_WHAT YOU WILL DO:_ An exact repeat is needed of the lines from the one with "none -> red brick L1:M3 level 2" through the last line of the data below. Please omit the pictures.

[Scene images with change listings]
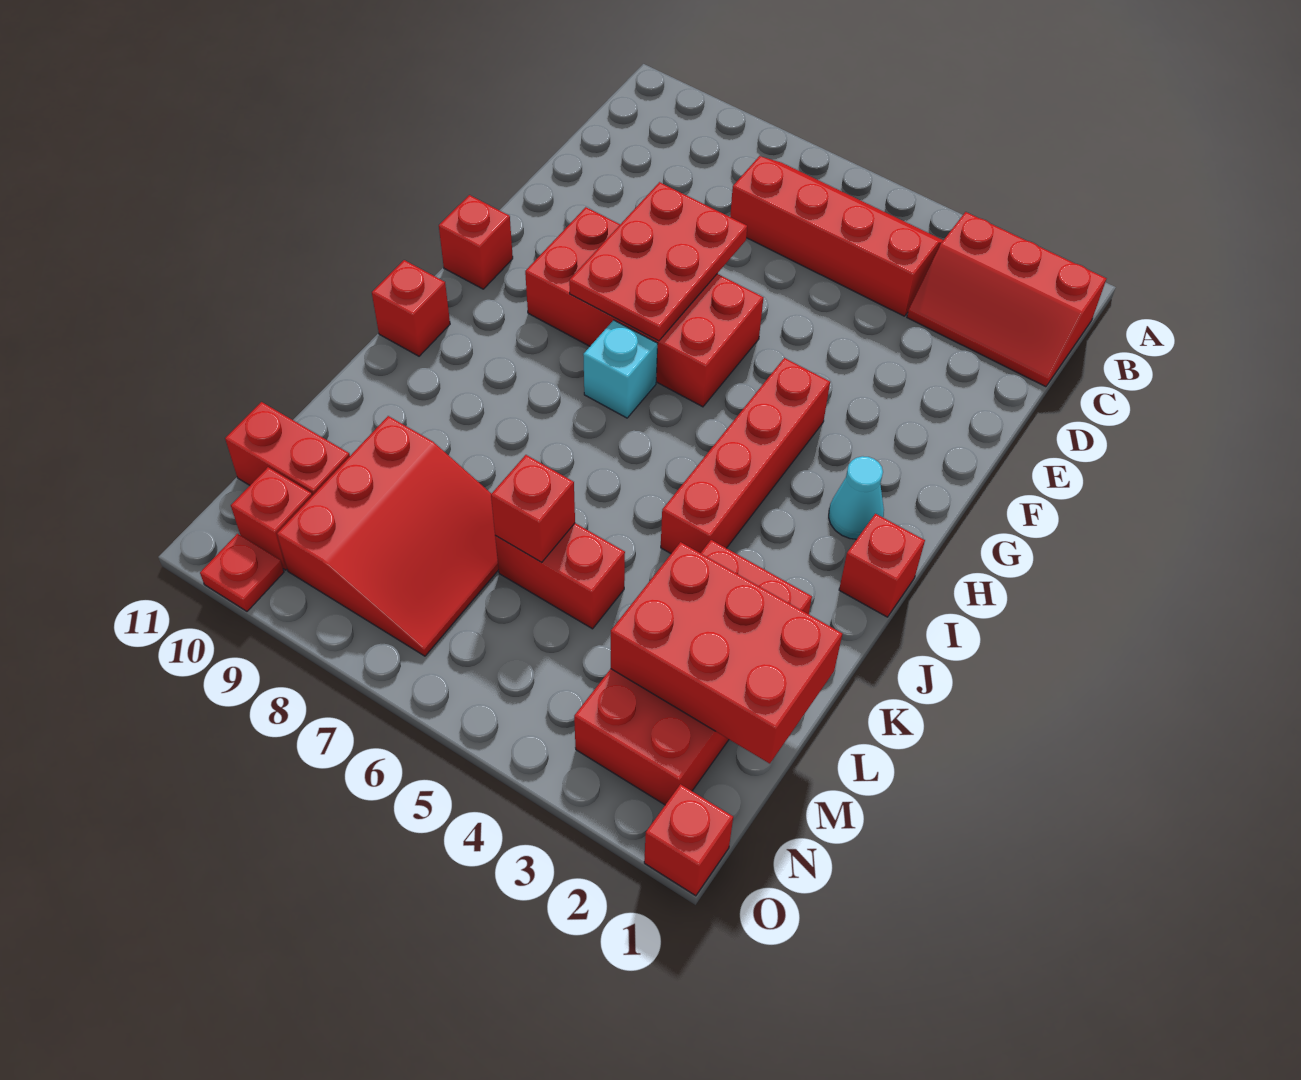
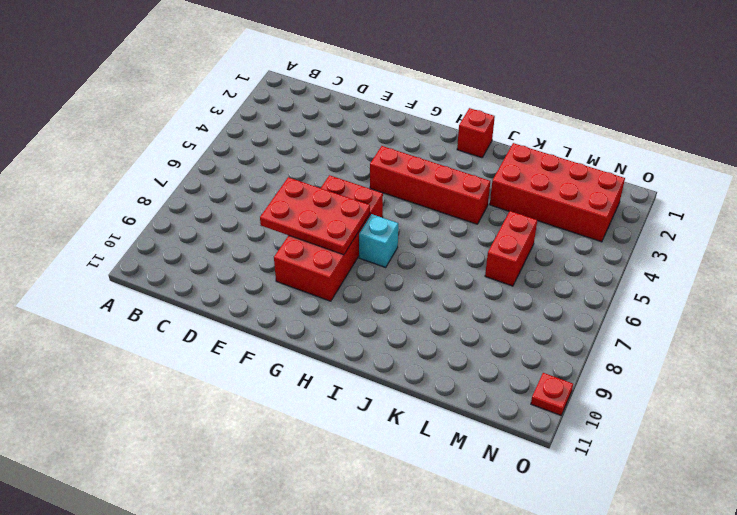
none -> red slope B1:C3 level 1 top B
none -> red slope B4:C7 level 1 top C
none -> red brick G11 level 1

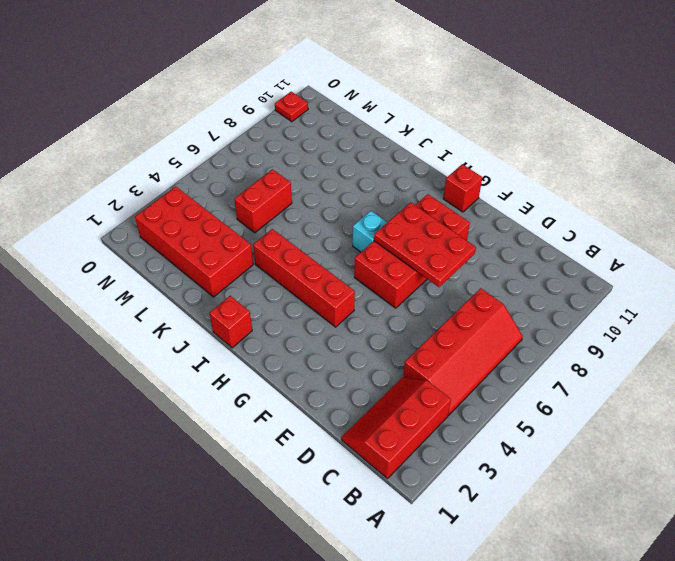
none -> cyan cone H2 level 1
none -> red brick I11 level 1
none -> red slope L7:N9 level 1 top 9

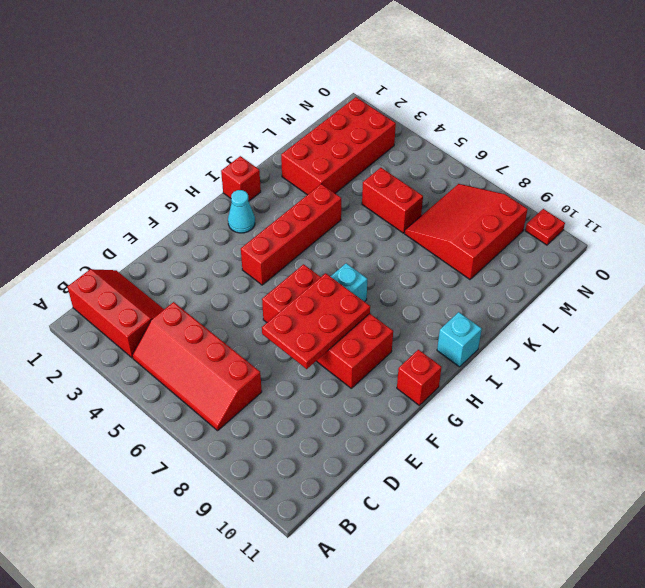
cyan brick I11 level 1 -> red brick I11 level 1
none -> red brick M10:M11 level 1
none -> red brick N10 level 1
none -> red brick O1 level 1

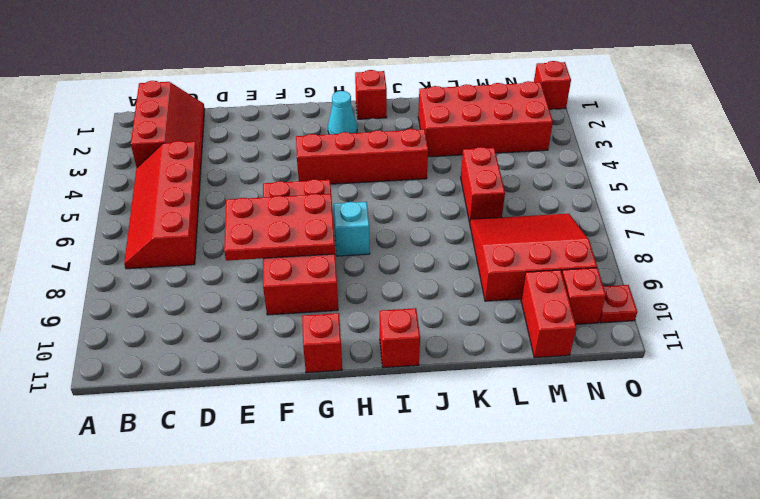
none -> red brick L1:M3 level 2
none -> red brick L6 level 2

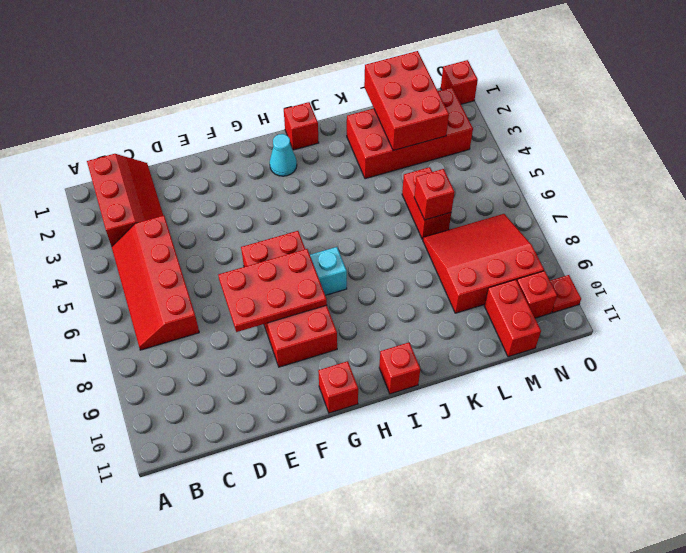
none -> red brick G4:J4 level 1

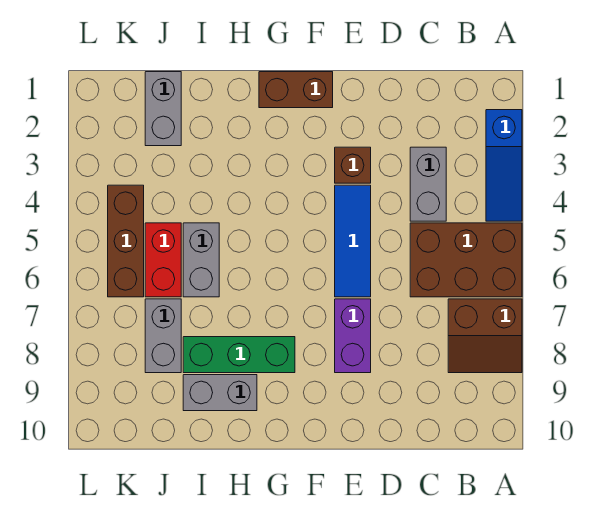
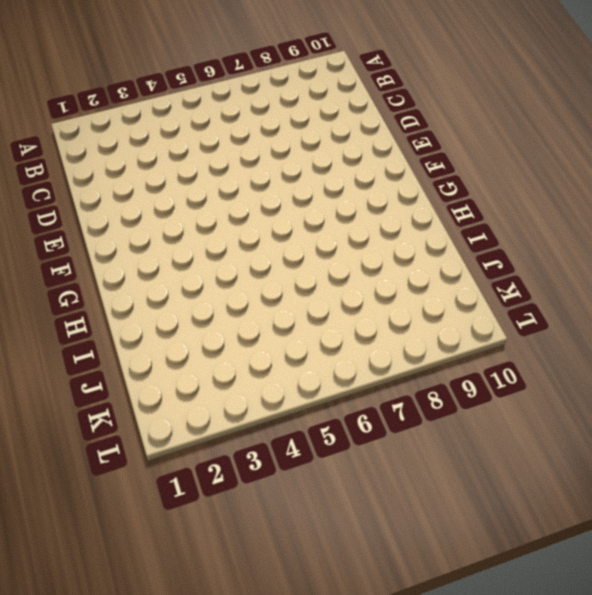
none -> blue slope A2:A4 level 1 top 2
none -> brown brick A5:C6 level 1
none -> brown slope A7:B8 level 1 top 7

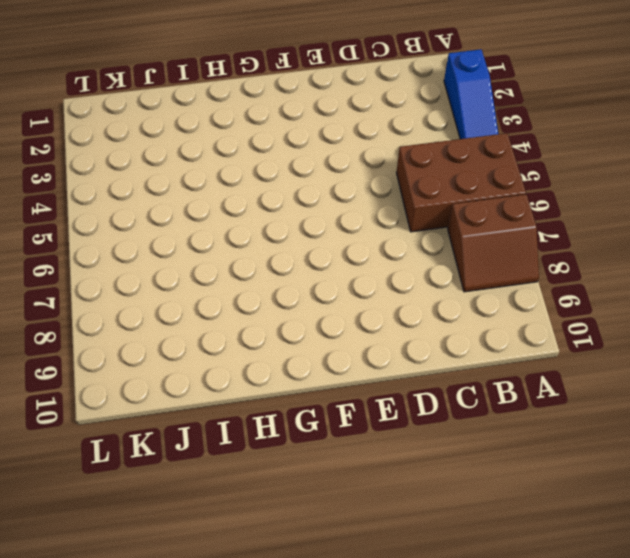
none -> grey brick C3:C4 level 1
none -> brown brick E3 level 1
none -> blue tile E4:E6 level 1

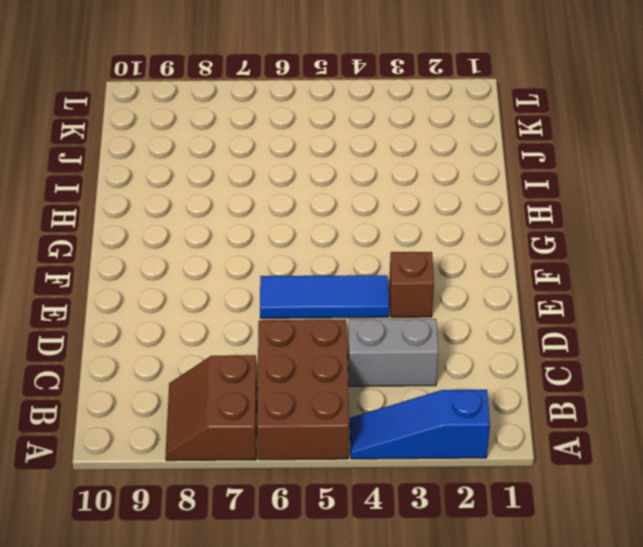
none -> purple brick E7:E8 level 1
none -> brown brick F1:G1 level 1
none -> green brick G8:I8 level 1

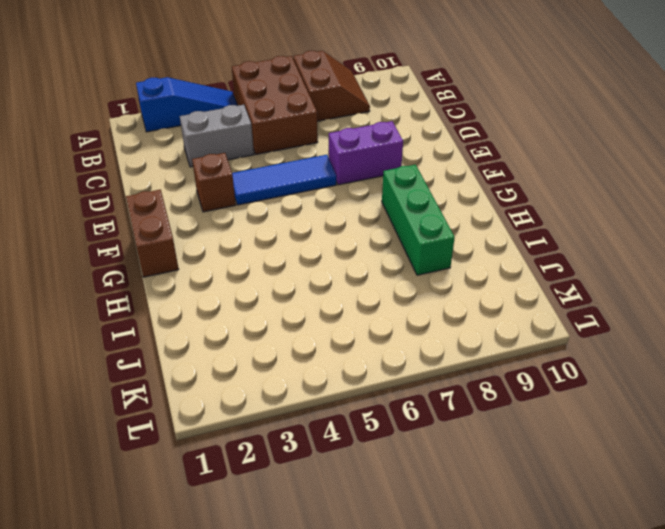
none -> grey brick H9:I9 level 1
none -> grey brick I5:I6 level 1
none -> grey brick J1:J2 level 1

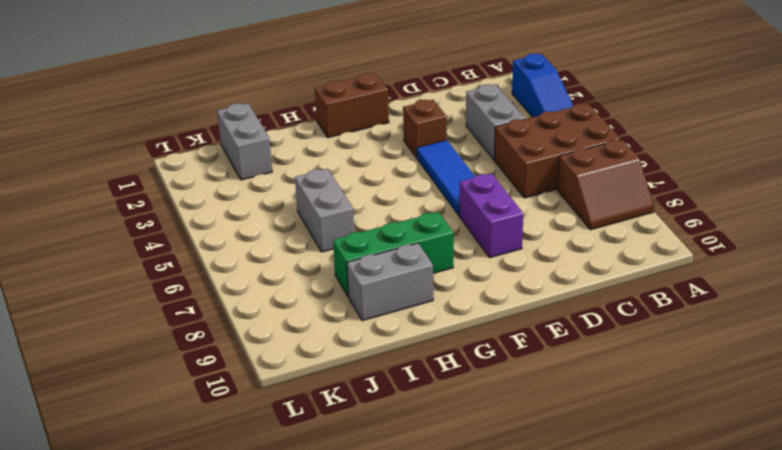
none -> red brick J5:J6 level 1
none -> grey brick J7:J8 level 1
none -> brown brick K4:K6 level 1

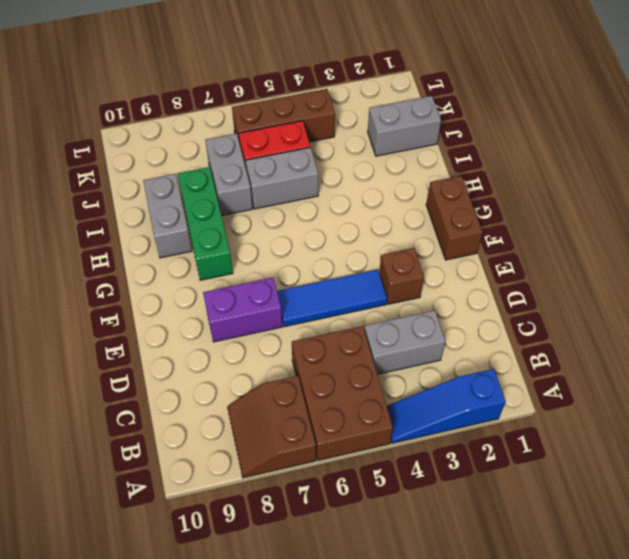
grey brick I7:J7 level 1 -> grey brick J7:J8 level 1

_EXERCISE SOLUTION:_
none -> red brick L1:M3 level 2
none -> red brick L6 level 2

none -> red brick G4:J4 level 1

none -> blue slope A2:A4 level 1 top 2
none -> brown brick A5:C6 level 1
none -> brown slope A7:B8 level 1 top 7

none -> grey brick C3:C4 level 1
none -> brown brick E3 level 1
none -> blue tile E4:E6 level 1

none -> purple brick E7:E8 level 1
none -> brown brick F1:G1 level 1
none -> green brick G8:I8 level 1

none -> grey brick H9:I9 level 1
none -> grey brick I5:I6 level 1
none -> grey brick J1:J2 level 1

none -> red brick J5:J6 level 1
none -> grey brick J7:J8 level 1
none -> brown brick K4:K6 level 1

grey brick I7:J7 level 1 -> grey brick J7:J8 level 1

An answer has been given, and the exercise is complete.